The request:
Express each line of the entries below as a JSON list of strings, with one string per line and any blank lines omitted.

Working data:
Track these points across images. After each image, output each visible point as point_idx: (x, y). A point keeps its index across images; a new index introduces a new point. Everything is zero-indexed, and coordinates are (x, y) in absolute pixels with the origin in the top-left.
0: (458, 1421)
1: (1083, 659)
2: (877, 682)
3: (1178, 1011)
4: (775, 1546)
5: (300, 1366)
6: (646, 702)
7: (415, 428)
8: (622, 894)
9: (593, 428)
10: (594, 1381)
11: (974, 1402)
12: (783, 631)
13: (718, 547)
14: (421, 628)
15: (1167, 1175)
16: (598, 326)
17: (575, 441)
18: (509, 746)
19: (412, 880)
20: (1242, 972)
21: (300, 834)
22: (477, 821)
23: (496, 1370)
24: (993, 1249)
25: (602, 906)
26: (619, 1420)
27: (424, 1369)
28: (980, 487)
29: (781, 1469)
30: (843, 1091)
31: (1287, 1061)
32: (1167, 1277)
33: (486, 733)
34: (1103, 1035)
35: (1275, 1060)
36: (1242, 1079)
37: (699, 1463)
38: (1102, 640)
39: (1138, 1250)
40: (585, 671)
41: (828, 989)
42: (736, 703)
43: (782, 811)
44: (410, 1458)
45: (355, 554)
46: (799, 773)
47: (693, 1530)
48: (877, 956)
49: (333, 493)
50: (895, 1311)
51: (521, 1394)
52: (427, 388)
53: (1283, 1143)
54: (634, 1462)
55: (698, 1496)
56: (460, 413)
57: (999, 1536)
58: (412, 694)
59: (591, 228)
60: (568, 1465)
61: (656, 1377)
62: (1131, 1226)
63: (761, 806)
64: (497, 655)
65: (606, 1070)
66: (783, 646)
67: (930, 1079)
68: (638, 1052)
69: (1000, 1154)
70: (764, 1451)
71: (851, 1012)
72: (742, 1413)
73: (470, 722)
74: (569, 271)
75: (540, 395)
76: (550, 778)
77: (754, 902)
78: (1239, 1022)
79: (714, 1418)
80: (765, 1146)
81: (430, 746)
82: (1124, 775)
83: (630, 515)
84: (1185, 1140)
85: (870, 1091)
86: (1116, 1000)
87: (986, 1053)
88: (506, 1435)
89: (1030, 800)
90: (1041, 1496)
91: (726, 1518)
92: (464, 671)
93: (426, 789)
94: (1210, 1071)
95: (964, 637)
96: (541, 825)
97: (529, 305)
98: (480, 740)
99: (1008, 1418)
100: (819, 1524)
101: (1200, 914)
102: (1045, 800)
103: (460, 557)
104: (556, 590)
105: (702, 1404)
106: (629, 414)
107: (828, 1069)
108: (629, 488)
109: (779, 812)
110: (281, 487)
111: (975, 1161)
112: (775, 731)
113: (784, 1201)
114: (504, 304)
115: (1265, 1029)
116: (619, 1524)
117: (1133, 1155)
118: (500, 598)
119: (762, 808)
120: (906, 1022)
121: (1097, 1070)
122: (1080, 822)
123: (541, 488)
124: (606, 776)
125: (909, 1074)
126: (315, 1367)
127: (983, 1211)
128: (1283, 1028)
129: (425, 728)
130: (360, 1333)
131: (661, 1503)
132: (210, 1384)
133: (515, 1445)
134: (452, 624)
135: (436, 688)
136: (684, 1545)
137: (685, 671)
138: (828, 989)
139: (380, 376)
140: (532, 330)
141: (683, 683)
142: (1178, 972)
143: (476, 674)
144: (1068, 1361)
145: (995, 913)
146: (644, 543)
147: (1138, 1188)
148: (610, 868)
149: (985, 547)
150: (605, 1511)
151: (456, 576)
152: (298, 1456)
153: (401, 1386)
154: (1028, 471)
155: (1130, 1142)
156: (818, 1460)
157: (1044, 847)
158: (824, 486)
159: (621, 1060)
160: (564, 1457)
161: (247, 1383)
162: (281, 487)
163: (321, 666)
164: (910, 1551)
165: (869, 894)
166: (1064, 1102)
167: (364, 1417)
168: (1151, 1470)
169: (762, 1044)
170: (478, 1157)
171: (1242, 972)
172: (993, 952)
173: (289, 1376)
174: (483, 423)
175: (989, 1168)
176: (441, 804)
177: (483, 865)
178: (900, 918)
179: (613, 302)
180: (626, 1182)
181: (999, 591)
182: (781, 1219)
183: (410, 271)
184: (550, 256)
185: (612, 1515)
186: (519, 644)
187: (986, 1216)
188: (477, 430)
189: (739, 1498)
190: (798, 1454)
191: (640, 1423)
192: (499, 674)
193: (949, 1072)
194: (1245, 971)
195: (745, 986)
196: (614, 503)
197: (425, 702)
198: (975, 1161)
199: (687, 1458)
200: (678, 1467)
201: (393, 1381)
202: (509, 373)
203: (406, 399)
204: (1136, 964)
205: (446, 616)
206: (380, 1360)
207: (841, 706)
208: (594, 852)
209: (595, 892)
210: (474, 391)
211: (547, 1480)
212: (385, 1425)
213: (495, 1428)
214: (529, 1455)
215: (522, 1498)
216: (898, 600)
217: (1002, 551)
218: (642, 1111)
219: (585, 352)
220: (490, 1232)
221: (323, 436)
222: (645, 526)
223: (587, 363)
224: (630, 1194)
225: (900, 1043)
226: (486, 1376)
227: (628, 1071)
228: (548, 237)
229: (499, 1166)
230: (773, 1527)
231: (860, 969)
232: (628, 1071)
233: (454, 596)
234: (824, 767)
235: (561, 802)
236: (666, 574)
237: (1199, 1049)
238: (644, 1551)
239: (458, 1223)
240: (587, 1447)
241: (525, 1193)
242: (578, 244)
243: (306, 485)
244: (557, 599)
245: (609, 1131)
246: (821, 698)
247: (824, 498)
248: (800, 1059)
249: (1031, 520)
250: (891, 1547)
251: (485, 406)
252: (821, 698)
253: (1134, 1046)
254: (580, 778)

Solved exercise:
[
  "Track these points across images. After each image, output each visible point as point_idx: (x, y). A point keeps its index across images; a new index introduces a new point. Everything is zero-indexed, and coordinates are (x, y) in absolute pixels with the origin in the top-left.",
  "0: (458, 1421)",
  "1: (1083, 659)",
  "2: (877, 682)",
  "3: (1178, 1011)",
  "4: (775, 1546)",
  "5: (300, 1366)",
  "6: (646, 702)",
  "7: (415, 428)",
  "8: (622, 894)",
  "9: (593, 428)",
  "10: (594, 1381)",
  "11: (974, 1402)",
  "12: (783, 631)",
  "13: (718, 547)",
  "14: (421, 628)",
  "15: (1167, 1175)",
  "16: (598, 326)",
  "17: (575, 441)",
  "18: (509, 746)",
  "19: (412, 880)",
  "20: (1242, 972)",
  "21: (300, 834)",
  "22: (477, 821)",
  "23: (496, 1370)",
  "24: (993, 1249)",
  "25: (602, 906)",
  "26: (619, 1420)",
  "27: (424, 1369)",
  "28: (980, 487)",
  "29: (781, 1469)",
  "30: (843, 1091)",
  "31: (1287, 1061)",
  "32: (1167, 1277)",
  "33: (486, 733)",
  "34: (1103, 1035)",
  "35: (1275, 1060)",
  "36: (1242, 1079)",
  "37: (699, 1463)",
  "38: (1102, 640)",
  "39: (1138, 1250)",
  "40: (585, 671)",
  "41: (828, 989)",
  "42: (736, 703)",
  "43: (782, 811)",
  "44: (410, 1458)",
  "45: (355, 554)",
  "46: (799, 773)",
  "47: (693, 1530)",
  "48: (877, 956)",
  "49: (333, 493)",
  "50: (895, 1311)",
  "51: (521, 1394)",
  "52: (427, 388)",
  "53: (1283, 1143)",
  "54: (634, 1462)",
  "55: (698, 1496)",
  "56: (460, 413)",
  "57: (999, 1536)",
  "58: (412, 694)",
  "59: (591, 228)",
  "60: (568, 1465)",
  "61: (656, 1377)",
  "62: (1131, 1226)",
  "63: (761, 806)",
  "64: (497, 655)",
  "65: (606, 1070)",
  "66: (783, 646)",
  "67: (930, 1079)",
  "68: (638, 1052)",
  "69: (1000, 1154)",
  "70: (764, 1451)",
  "71: (851, 1012)",
  "72: (742, 1413)",
  "73: (470, 722)",
  "74: (569, 271)",
  "75: (540, 395)",
  "76: (550, 778)",
  "77: (754, 902)",
  "78: (1239, 1022)",
  "79: (714, 1418)",
  "80: (765, 1146)",
  "81: (430, 746)",
  "82: (1124, 775)",
  "83: (630, 515)",
  "84: (1185, 1140)",
  "85: (870, 1091)",
  "86: (1116, 1000)",
  "87: (986, 1053)",
  "88: (506, 1435)",
  "89: (1030, 800)",
  "90: (1041, 1496)",
  "91: (726, 1518)",
  "92: (464, 671)",
  "93: (426, 789)",
  "94: (1210, 1071)",
  "95: (964, 637)",
  "96: (541, 825)",
  "97: (529, 305)",
  "98: (480, 740)",
  "99: (1008, 1418)",
  "100: (819, 1524)",
  "101: (1200, 914)",
  "102: (1045, 800)",
  "103: (460, 557)",
  "104: (556, 590)",
  "105: (702, 1404)",
  "106: (629, 414)",
  "107: (828, 1069)",
  "108: (629, 488)",
  "109: (779, 812)",
  "110: (281, 487)",
  "111: (975, 1161)",
  "112: (775, 731)",
  "113: (784, 1201)",
  "114: (504, 304)",
  "115: (1265, 1029)",
  "116: (619, 1524)",
  "117: (1133, 1155)",
  "118: (500, 598)",
  "119: (762, 808)",
  "120: (906, 1022)",
  "121: (1097, 1070)",
  "122: (1080, 822)",
  "123: (541, 488)",
  "124: (606, 776)",
  "125: (909, 1074)",
  "126: (315, 1367)",
  "127: (983, 1211)",
  "128: (1283, 1028)",
  "129: (425, 728)",
  "130: (360, 1333)",
  "131: (661, 1503)",
  "132: (210, 1384)",
  "133: (515, 1445)",
  "134: (452, 624)",
  "135: (436, 688)",
  "136: (684, 1545)",
  "137: (685, 671)",
  "138: (828, 989)",
  "139: (380, 376)",
  "140: (532, 330)",
  "141: (683, 683)",
  "142: (1178, 972)",
  "143: (476, 674)",
  "144: (1068, 1361)",
  "145: (995, 913)",
  "146: (644, 543)",
  "147: (1138, 1188)",
  "148: (610, 868)",
  "149: (985, 547)",
  "150: (605, 1511)",
  "151: (456, 576)",
  "152: (298, 1456)",
  "153: (401, 1386)",
  "154: (1028, 471)",
  "155: (1130, 1142)",
  "156: (818, 1460)",
  "157: (1044, 847)",
  "158: (824, 486)",
  "159: (621, 1060)",
  "160: (564, 1457)",
  "161: (247, 1383)",
  "162: (281, 487)",
  "163: (321, 666)",
  "164: (910, 1551)",
  "165: (869, 894)",
  "166: (1064, 1102)",
  "167: (364, 1417)",
  "168: (1151, 1470)",
  "169: (762, 1044)",
  "170: (478, 1157)",
  "171: (1242, 972)",
  "172: (993, 952)",
  "173: (289, 1376)",
  "174: (483, 423)",
  "175: (989, 1168)",
  "176: (441, 804)",
  "177: (483, 865)",
  "178: (900, 918)",
  "179: (613, 302)",
  "180: (626, 1182)",
  "181: (999, 591)",
  "182: (781, 1219)",
  "183: (410, 271)",
  "184: (550, 256)",
  "185: (612, 1515)",
  "186: (519, 644)",
  "187: (986, 1216)",
  "188: (477, 430)",
  "189: (739, 1498)",
  "190: (798, 1454)",
  "191: (640, 1423)",
  "192: (499, 674)",
  "193: (949, 1072)",
  "194: (1245, 971)",
  "195: (745, 986)",
  "196: (614, 503)",
  "197: (425, 702)",
  "198: (975, 1161)",
  "199: (687, 1458)",
  "200: (678, 1467)",
  "201: (393, 1381)",
  "202: (509, 373)",
  "203: (406, 399)",
  "204: (1136, 964)",
  "205: (446, 616)",
  "206: (380, 1360)",
  "207: (841, 706)",
  "208: (594, 852)",
  "209: (595, 892)",
  "210: (474, 391)",
  "211: (547, 1480)",
  "212: (385, 1425)",
  "213: (495, 1428)",
  "214: (529, 1455)",
  "215: (522, 1498)",
  "216: (898, 600)",
  "217: (1002, 551)",
  "218: (642, 1111)",
  "219: (585, 352)",
  "220: (490, 1232)",
  "221: (323, 436)",
  "222: (645, 526)",
  "223: (587, 363)",
  "224: (630, 1194)",
  "225: (900, 1043)",
  "226: (486, 1376)",
  "227: (628, 1071)",
  "228: (548, 237)",
  "229: (499, 1166)",
  "230: (773, 1527)",
  "231: (860, 969)",
  "232: (628, 1071)",
  "233: (454, 596)",
  "234: (824, 767)",
  "235: (561, 802)",
  "236: (666, 574)",
  "237: (1199, 1049)",
  "238: (644, 1551)",
  "239: (458, 1223)",
  "240: (587, 1447)",
  "241: (525, 1193)",
  "242: (578, 244)",
  "243: (306, 485)",
  "244: (557, 599)",
  "245: (609, 1131)",
  "246: (821, 698)",
  "247: (824, 498)",
  "248: (800, 1059)",
  "249: (1031, 520)",
  "250: (891, 1547)",
  "251: (485, 406)",
  "252: (821, 698)",
  "253: (1134, 1046)",
  "254: (580, 778)"
]